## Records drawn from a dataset
* * * * * * * * *
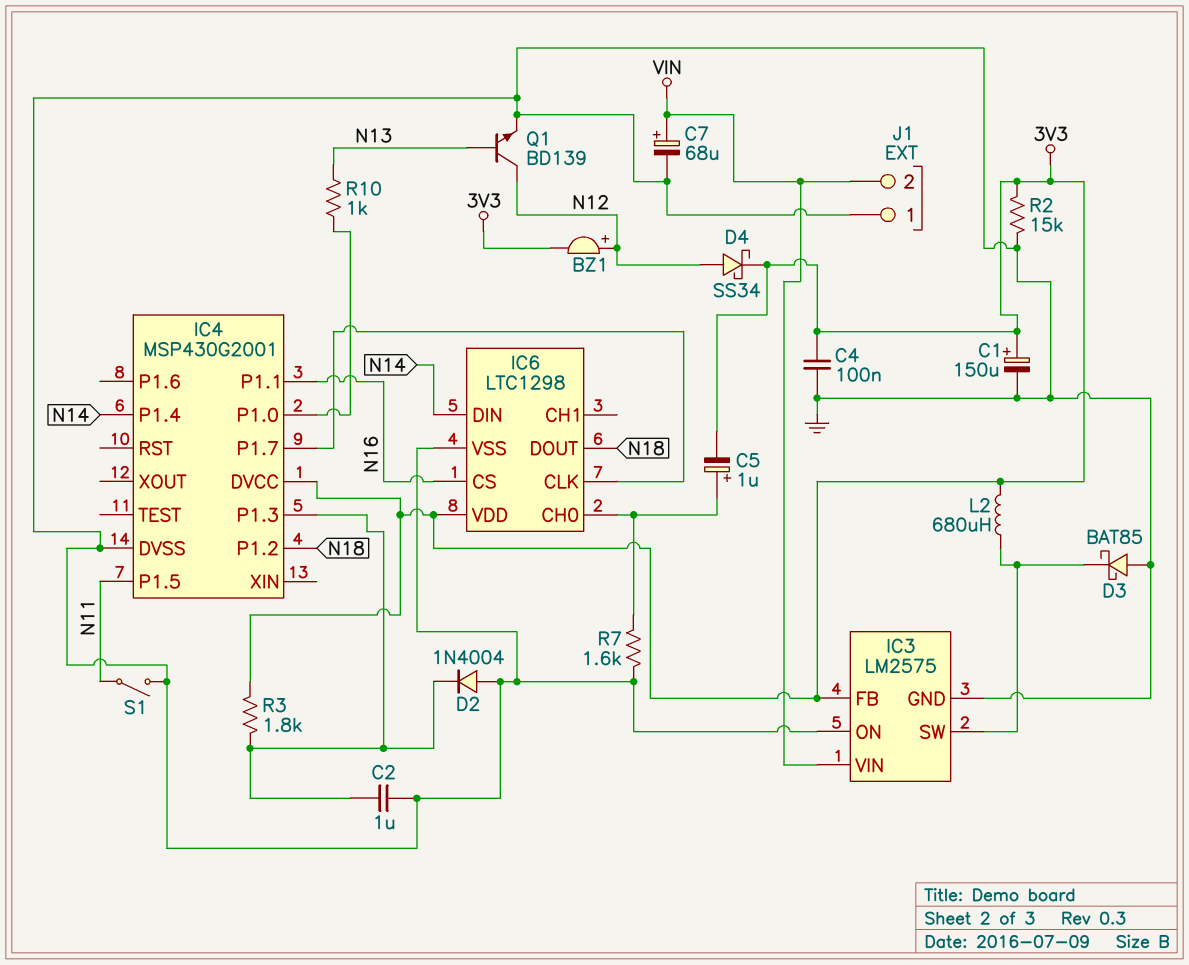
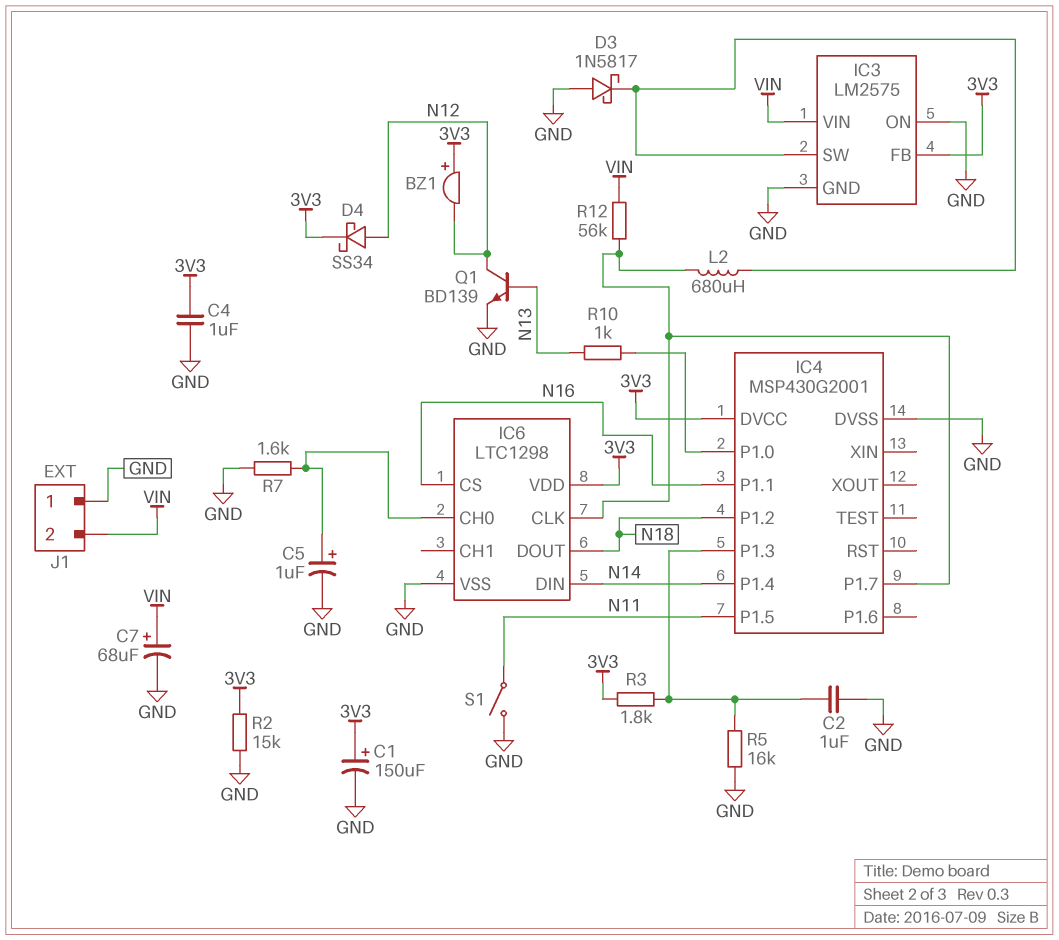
BZ1: buzzer (plus N12, minus 3V3) -> buzzer (plus 3V3, minus N12)
C4: 100nF (3V3, GND) -> 1uF (3V3, GND)
C5: 1uF (plus IC6/CH0, minus 3V3) -> 1uF (plus IC6/CH0, minus GND)
D2: diode 1N4004 (A GND, K IC4/P1.3) -> none
D3: schottky BAT85 (A GND, K IC3/SW) -> schottky 1N5817 (A GND, K IC3/SW)
L2: 680uH (3V3, IC3/SW) -> 680uH (IC3/SW, IC4/P1.7)
R5: none -> 16k (GND, IC4/P1.3)
R12: none -> 56k (IC4/P1.7, VIN)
* * * * * * * * *
## Problem details
Your task is to write out, exactly, the line that holds "D3: schottky BAT85" and every line after it until the records end.

## Exercise answer
D3: schottky BAT85 (A GND, K IC3/SW) -> schottky 1N5817 (A GND, K IC3/SW)
L2: 680uH (3V3, IC3/SW) -> 680uH (IC3/SW, IC4/P1.7)
R5: none -> 16k (GND, IC4/P1.3)
R12: none -> 56k (IC4/P1.7, VIN)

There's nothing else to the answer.